Task details: Repeat the records below exactly as they appear, leaving out any pictures.

*** Opening Data to use ***

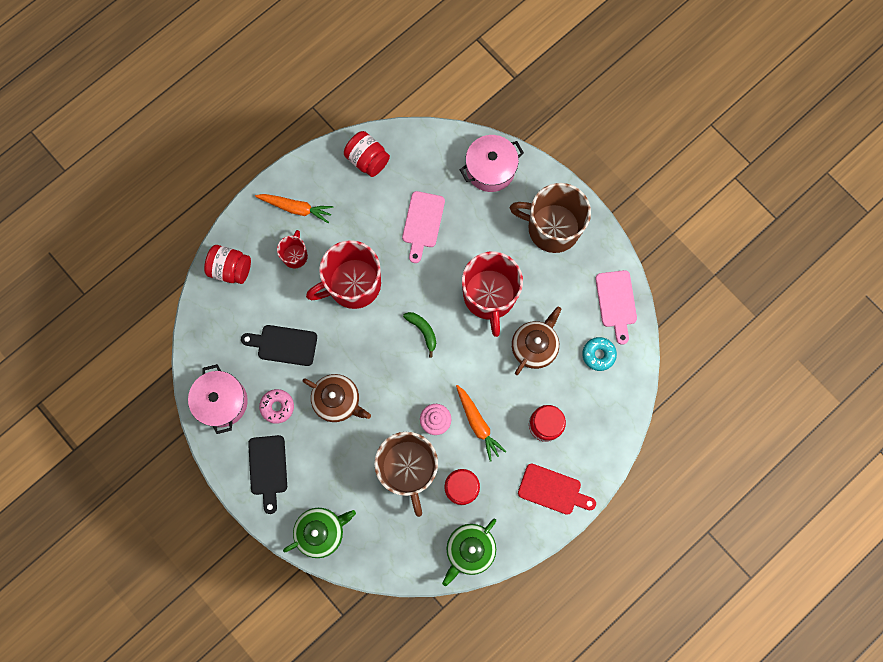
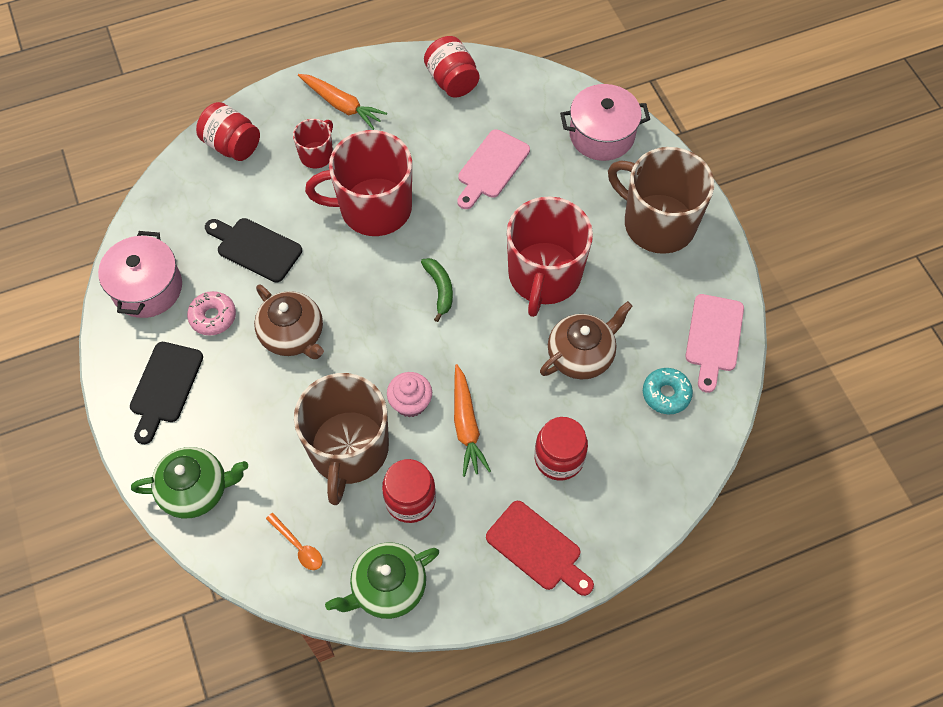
camera: 20 degrees right, 15 degrees down
(403, 544) = (298, 546): none -> orange spoon

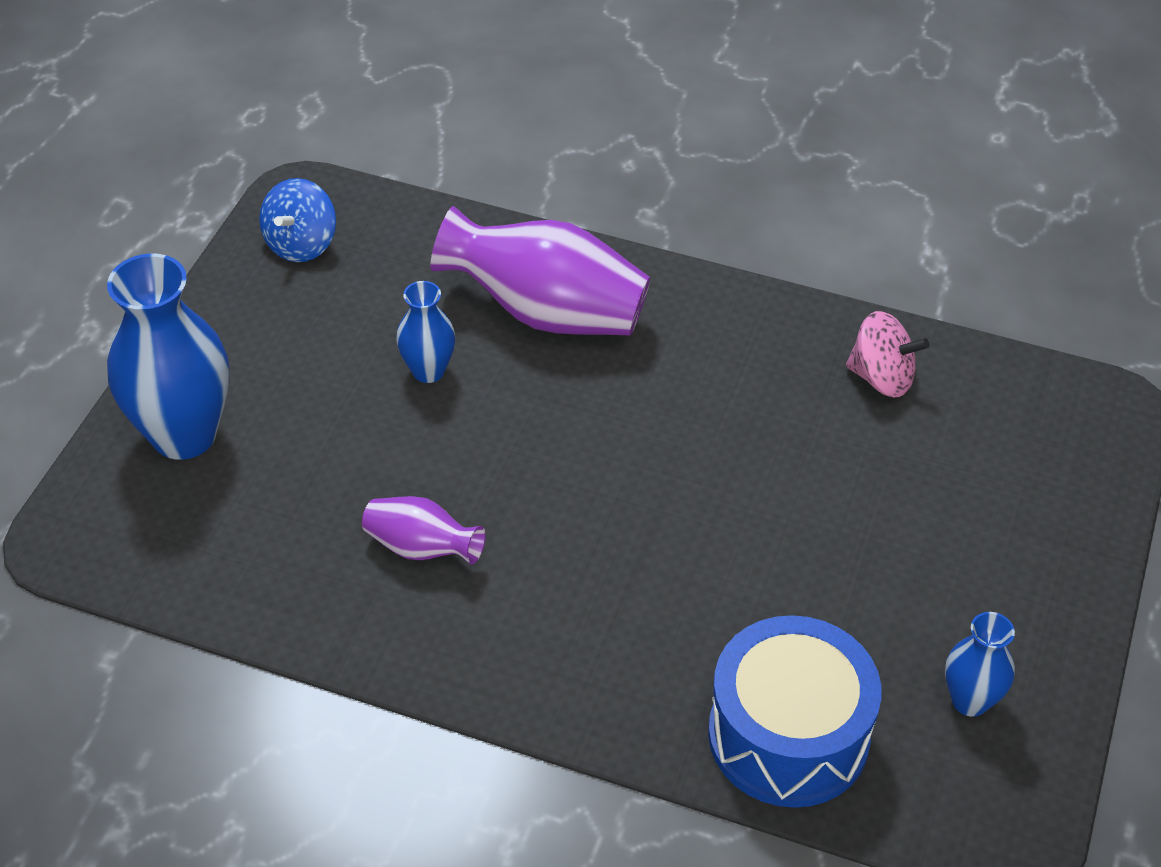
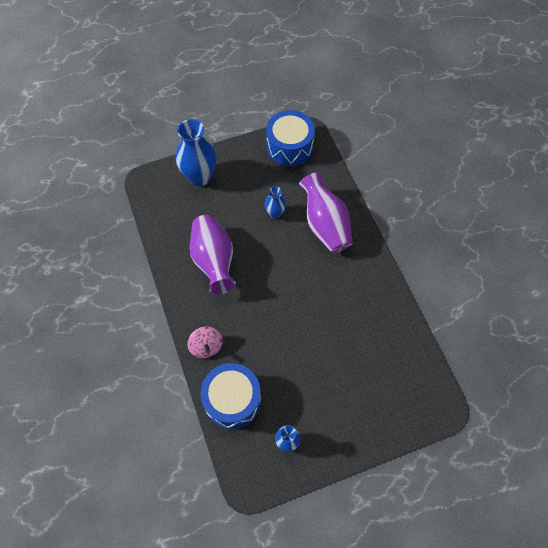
camera: 50 degrees right, 15 degrees up
(301, 244) = (289, 146): blue spinning top -> blue drum
(421, 548) = (213, 261): purple vase -> purple vase, size x1.93
(882, 377) = (389, 332): pink spinning top -> pink spinning top (206, 346)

*** Closing Data to use ***

Response for this exercise:
camera: 20 degrees right, 15 degrees down
(403, 544) = (298, 546): none -> orange spoon

camera: 50 degrees right, 15 degrees up
(301, 244) = (289, 146): blue spinning top -> blue drum
(421, 548) = (213, 261): purple vase -> purple vase, size x1.93
(882, 377) = (389, 332): pink spinning top -> pink spinning top (206, 346)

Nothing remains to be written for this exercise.